* EXERCISE
Copy each record exactly and skip its pictures.

[[ DATA FOR THE TASK, beginning ]]

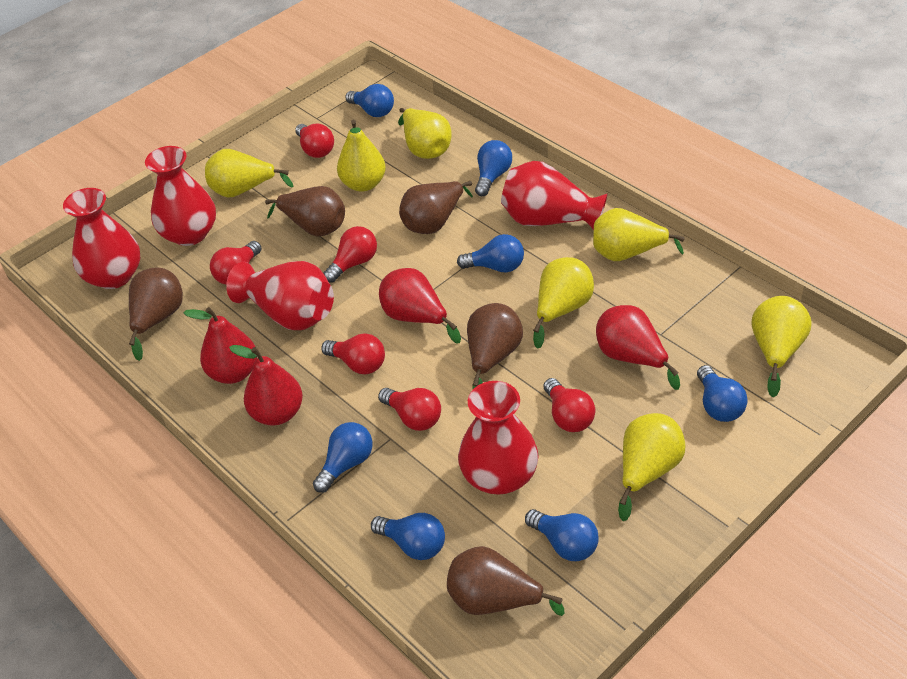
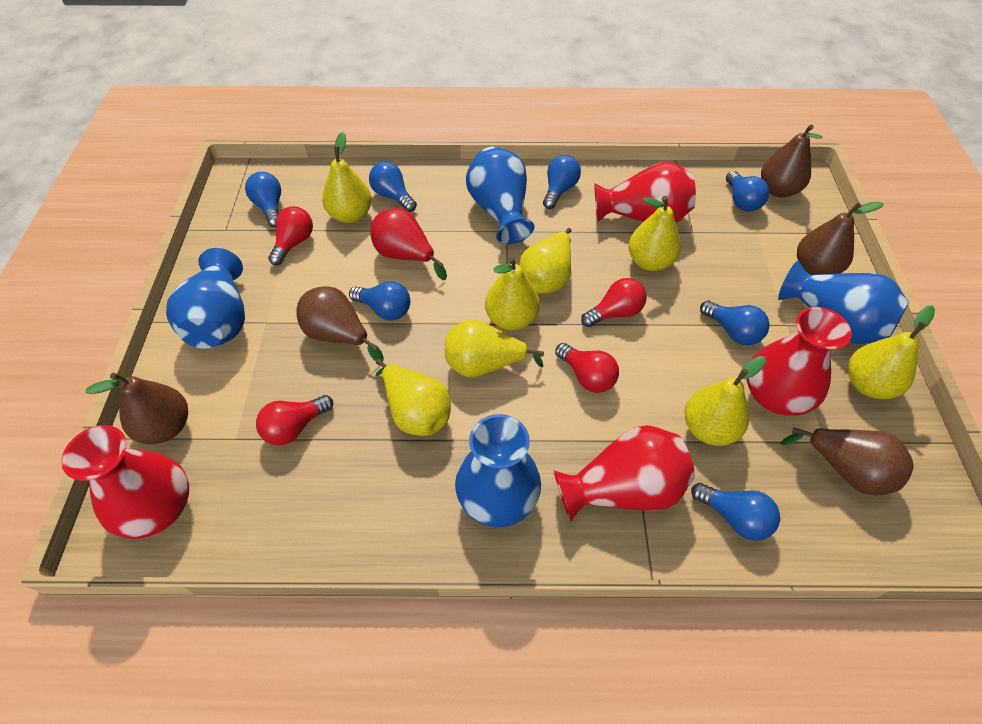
blue vase: 0 -> 4
red light bulb: 6 -> 4
red pear: 4 -> 1
red vase: 5 -> 4
yellow pear: 7 -> 8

[[ DATA FOR THE TASK, end ]]

* SOLUTION TO THIS PROBLEM
blue vase: 0 -> 4
red light bulb: 6 -> 4
red pear: 4 -> 1
red vase: 5 -> 4
yellow pear: 7 -> 8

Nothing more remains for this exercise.